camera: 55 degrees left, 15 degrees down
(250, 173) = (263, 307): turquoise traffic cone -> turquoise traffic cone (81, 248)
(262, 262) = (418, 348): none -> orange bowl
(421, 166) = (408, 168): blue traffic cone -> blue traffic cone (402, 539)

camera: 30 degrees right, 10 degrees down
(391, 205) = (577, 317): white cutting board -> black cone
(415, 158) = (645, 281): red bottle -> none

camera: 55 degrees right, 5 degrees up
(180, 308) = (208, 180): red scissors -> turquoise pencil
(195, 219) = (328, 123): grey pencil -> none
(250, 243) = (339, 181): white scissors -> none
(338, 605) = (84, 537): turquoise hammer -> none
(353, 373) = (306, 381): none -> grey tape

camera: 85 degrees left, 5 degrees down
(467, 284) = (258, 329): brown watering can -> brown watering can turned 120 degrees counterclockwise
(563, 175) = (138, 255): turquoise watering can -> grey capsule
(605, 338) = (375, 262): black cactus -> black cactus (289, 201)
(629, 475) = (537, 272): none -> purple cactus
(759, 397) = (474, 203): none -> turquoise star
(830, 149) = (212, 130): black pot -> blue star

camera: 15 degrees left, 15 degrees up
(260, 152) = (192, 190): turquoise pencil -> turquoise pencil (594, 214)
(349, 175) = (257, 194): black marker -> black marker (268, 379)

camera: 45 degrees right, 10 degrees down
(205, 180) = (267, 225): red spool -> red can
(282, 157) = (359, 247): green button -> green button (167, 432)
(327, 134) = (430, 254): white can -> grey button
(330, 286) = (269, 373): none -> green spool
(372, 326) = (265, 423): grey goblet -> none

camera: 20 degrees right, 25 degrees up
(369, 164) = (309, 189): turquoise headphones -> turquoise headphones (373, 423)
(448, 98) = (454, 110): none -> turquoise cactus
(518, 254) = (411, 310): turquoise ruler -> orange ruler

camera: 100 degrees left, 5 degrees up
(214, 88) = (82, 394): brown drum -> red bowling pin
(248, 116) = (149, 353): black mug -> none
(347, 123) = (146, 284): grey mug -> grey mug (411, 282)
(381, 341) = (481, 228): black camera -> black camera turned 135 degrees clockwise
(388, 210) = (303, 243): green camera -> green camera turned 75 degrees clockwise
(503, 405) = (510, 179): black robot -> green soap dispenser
* * *
● WORK REQUEST: Starting at the top of the data above, repeat every line exactly until the line containing "(563, 175) = (138, 255): turquoise" has been given, then stop.

● SOLUTION TO THE EXERCISE:
camera: 55 degrees left, 15 degrees down
(250, 173) = (263, 307): turquoise traffic cone -> turquoise traffic cone (81, 248)
(262, 262) = (418, 348): none -> orange bowl
(421, 166) = (408, 168): blue traffic cone -> blue traffic cone (402, 539)

camera: 30 degrees right, 10 degrees down
(391, 205) = (577, 317): white cutting board -> black cone
(415, 158) = (645, 281): red bottle -> none

camera: 55 degrees right, 5 degrees up
(180, 308) = (208, 180): red scissors -> turquoise pencil
(195, 219) = (328, 123): grey pencil -> none
(250, 243) = (339, 181): white scissors -> none
(338, 605) = (84, 537): turquoise hammer -> none
(353, 373) = (306, 381): none -> grey tape

camera: 85 degrees left, 5 degrees down
(467, 284) = (258, 329): brown watering can -> brown watering can turned 120 degrees counterclockwise
(563, 175) = (138, 255): turquoise watering can -> grey capsule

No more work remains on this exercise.